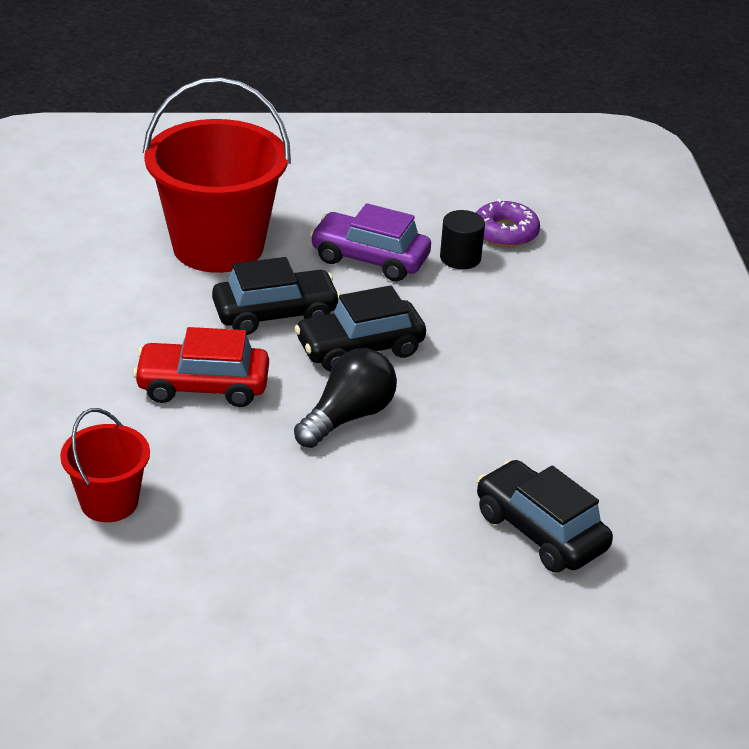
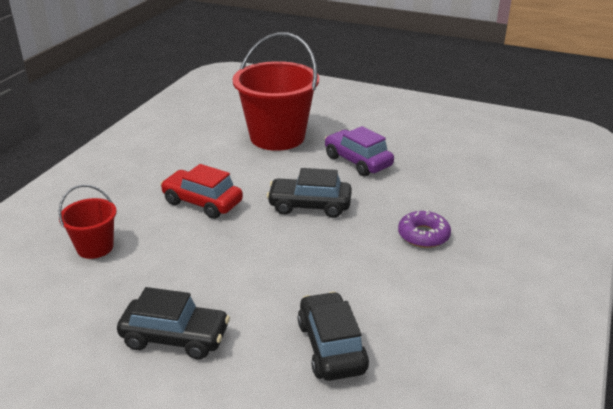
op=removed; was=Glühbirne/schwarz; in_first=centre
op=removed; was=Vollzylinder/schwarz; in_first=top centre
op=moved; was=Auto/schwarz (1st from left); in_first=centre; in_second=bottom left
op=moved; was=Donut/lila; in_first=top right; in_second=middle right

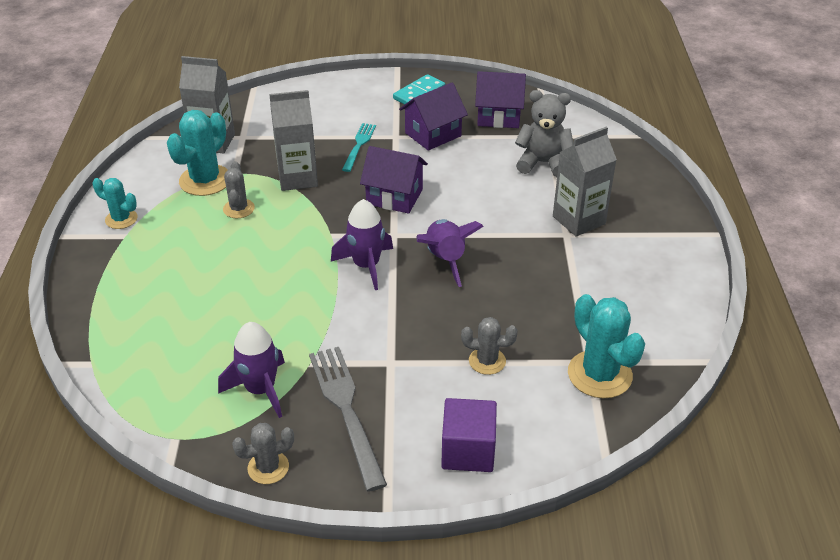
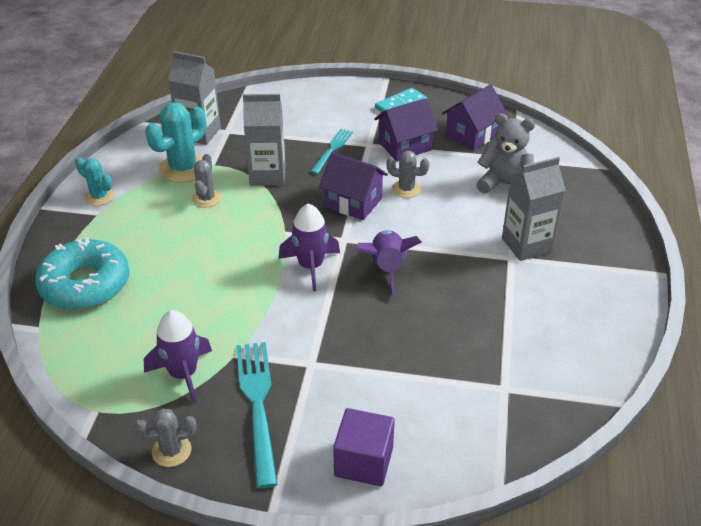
op=removed; was=Kaktus/türkis (3rd from left); in_first=middle right
op=added; now=Donut/türkis; in_second=middle left
op=moved; was=Kaktus/grau (3rd from left); in_first=centre; in_second=top centre
op=recoloured; was=Gabel/grau; now=Gabel/türkis (1st from left); in_first=bottom centre; in_second=bottom centre
op=turned; was=Haus/lila (3rd from left); in_first=top centre; in_second=top right; clockwise=-60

What you need to do -
Transcribe all the records above word for word, without their images.

Problem solution -
op=removed; was=Glühbirne/schwarz; in_first=centre
op=removed; was=Vollzylinder/schwarz; in_first=top centre
op=moved; was=Auto/schwarz (1st from left); in_first=centre; in_second=bottom left
op=moved; was=Donut/lila; in_first=top right; in_second=middle right

op=removed; was=Kaktus/türkis (3rd from left); in_first=middle right
op=added; now=Donut/türkis; in_second=middle left
op=moved; was=Kaktus/grau (3rd from left); in_first=centre; in_second=top centre
op=recoloured; was=Gabel/grau; now=Gabel/türkis (1st from left); in_first=bottom centre; in_second=bottom centre
op=turned; was=Haus/lila (3rd from left); in_first=top centre; in_second=top right; clockwise=-60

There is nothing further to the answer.